Data in this exercise:
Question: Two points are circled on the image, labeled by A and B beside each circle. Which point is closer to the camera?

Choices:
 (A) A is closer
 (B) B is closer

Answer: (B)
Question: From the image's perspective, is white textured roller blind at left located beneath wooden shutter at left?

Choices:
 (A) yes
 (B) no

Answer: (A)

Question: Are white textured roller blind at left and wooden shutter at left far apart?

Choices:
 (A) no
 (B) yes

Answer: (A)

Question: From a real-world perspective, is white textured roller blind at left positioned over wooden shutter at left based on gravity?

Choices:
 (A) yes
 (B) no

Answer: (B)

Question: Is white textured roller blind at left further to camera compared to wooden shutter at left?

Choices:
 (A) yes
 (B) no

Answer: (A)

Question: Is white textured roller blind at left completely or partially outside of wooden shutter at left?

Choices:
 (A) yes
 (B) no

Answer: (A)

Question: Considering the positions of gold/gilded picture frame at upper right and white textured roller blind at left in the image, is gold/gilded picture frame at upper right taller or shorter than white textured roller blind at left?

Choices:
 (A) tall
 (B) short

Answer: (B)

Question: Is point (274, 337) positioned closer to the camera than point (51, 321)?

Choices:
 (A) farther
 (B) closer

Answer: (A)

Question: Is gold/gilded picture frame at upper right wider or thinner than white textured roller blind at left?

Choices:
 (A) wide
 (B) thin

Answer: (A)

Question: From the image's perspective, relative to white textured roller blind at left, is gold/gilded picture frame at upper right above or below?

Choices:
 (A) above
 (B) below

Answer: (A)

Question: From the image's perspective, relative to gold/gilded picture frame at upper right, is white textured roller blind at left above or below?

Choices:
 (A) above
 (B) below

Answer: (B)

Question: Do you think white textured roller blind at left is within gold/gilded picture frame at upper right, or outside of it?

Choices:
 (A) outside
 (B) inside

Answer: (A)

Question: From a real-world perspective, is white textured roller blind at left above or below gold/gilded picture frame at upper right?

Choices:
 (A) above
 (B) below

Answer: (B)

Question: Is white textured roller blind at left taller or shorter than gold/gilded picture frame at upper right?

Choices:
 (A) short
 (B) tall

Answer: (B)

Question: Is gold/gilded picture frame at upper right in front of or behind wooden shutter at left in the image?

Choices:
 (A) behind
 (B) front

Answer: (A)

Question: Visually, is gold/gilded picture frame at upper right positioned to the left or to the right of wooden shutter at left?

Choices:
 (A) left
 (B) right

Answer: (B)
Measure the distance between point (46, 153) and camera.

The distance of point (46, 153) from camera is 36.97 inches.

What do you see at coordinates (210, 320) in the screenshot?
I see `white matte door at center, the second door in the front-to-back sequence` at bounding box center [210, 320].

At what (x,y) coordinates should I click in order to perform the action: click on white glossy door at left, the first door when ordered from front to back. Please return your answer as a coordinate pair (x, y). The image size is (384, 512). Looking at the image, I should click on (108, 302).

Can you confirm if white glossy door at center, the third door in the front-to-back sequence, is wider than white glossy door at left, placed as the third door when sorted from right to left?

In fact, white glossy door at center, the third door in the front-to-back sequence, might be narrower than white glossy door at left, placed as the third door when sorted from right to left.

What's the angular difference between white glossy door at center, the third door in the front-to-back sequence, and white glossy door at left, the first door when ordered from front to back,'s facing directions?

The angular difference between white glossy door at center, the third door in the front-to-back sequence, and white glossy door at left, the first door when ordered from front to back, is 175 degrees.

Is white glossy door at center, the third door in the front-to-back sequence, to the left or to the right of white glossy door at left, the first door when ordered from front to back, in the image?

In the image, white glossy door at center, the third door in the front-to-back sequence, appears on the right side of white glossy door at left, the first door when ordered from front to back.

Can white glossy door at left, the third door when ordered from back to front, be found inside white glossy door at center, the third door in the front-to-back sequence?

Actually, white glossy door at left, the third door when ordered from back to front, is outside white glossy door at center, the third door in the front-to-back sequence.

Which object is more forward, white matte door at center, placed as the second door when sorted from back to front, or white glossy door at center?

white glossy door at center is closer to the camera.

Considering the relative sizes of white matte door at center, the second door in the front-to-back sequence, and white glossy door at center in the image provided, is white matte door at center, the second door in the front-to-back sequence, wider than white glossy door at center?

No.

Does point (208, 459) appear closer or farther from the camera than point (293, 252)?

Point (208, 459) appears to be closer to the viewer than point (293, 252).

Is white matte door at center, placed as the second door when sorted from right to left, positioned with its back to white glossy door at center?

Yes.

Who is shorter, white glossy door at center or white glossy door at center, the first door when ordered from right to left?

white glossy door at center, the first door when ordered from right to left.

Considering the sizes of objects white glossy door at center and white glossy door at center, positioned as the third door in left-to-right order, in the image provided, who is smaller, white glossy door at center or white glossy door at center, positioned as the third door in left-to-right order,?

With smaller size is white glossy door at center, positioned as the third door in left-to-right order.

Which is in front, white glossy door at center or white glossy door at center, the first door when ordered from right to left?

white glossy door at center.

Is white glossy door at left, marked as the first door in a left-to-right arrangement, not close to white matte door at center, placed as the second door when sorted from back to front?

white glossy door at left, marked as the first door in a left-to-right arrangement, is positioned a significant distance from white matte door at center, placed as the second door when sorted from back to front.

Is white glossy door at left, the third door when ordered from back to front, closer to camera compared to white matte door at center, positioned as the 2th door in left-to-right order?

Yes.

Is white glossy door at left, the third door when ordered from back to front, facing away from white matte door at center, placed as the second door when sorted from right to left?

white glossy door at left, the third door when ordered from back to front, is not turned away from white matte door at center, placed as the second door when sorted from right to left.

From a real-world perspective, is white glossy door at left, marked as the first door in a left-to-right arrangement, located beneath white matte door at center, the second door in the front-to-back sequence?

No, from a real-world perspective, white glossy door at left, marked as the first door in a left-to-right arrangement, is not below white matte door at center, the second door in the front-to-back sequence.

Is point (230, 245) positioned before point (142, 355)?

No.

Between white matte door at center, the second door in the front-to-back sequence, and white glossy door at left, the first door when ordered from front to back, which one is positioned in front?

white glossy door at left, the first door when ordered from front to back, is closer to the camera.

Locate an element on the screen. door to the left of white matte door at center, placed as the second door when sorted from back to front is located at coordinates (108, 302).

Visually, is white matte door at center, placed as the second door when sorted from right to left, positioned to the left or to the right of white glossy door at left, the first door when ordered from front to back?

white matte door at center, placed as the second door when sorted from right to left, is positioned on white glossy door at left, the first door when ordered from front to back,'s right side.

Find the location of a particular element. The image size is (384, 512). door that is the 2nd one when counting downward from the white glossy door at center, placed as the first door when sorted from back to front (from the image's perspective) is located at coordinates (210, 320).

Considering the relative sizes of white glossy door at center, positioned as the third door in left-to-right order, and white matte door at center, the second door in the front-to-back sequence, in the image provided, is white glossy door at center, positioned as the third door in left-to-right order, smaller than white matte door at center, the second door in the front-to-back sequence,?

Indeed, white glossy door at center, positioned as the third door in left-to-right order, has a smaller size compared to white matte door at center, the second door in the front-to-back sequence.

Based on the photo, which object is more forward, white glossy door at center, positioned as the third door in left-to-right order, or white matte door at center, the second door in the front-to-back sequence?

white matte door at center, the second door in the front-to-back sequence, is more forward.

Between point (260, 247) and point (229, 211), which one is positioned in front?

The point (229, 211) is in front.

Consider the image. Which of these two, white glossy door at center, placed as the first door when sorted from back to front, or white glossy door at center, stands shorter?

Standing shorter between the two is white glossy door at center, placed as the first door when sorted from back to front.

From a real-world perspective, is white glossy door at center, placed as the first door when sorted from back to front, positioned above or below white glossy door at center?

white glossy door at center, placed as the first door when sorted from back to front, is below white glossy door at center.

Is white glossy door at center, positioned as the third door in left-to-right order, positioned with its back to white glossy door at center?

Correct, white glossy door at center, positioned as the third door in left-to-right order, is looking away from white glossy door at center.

Work to do: How many lines in the material above contain the string "element"? Reply with the number alone.

Task output: 2